Leave the pictures out and write out the rest of the listing word for word.
+ + + + +
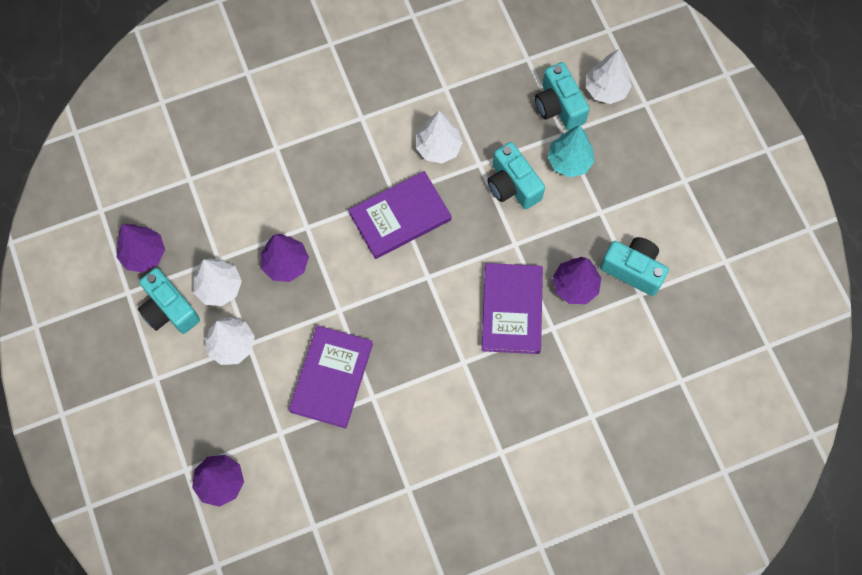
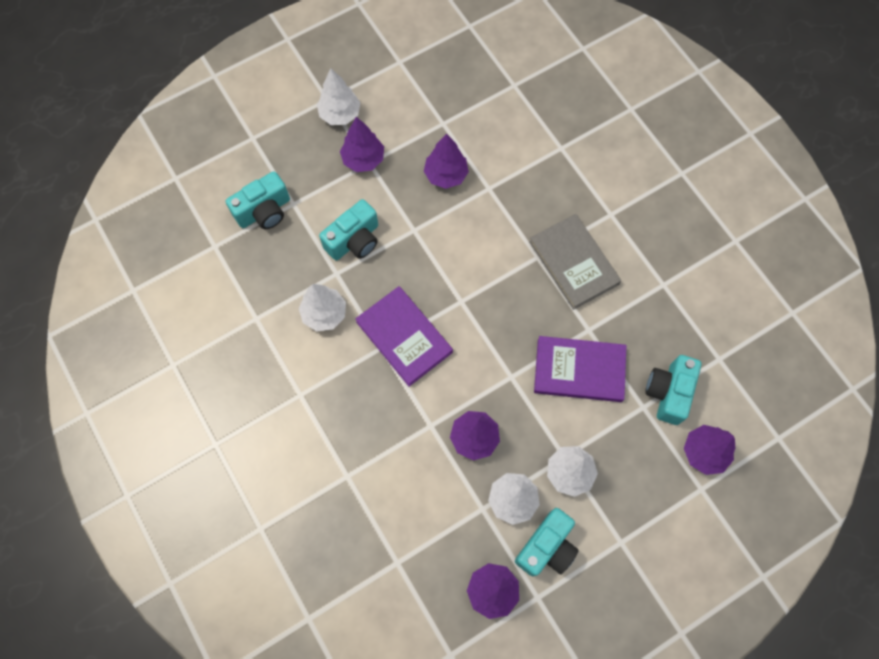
camera: 100 degrees left, 0 degrees up
(450, 398) = (573, 263): none -> grey book
(512, 310) = (479, 224): purple book -> none
(569, 161) = (322, 195): turquoise tree -> none
(605, 206) = (363, 159): none -> purple tree
(606, 90) = (242, 172): white tree -> white tree (340, 114)
(633, 270) = (421, 131): turquoise camera -> turquoise camera (668, 392)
+ + + + +
### SOLUTION TO THIS TASK:
camera: 100 degrees left, 0 degrees up
(450, 398) = (573, 263): none -> grey book
(512, 310) = (479, 224): purple book -> none
(569, 161) = (322, 195): turquoise tree -> none
(605, 206) = (363, 159): none -> purple tree
(606, 90) = (242, 172): white tree -> white tree (340, 114)
(633, 270) = (421, 131): turquoise camera -> turquoise camera (668, 392)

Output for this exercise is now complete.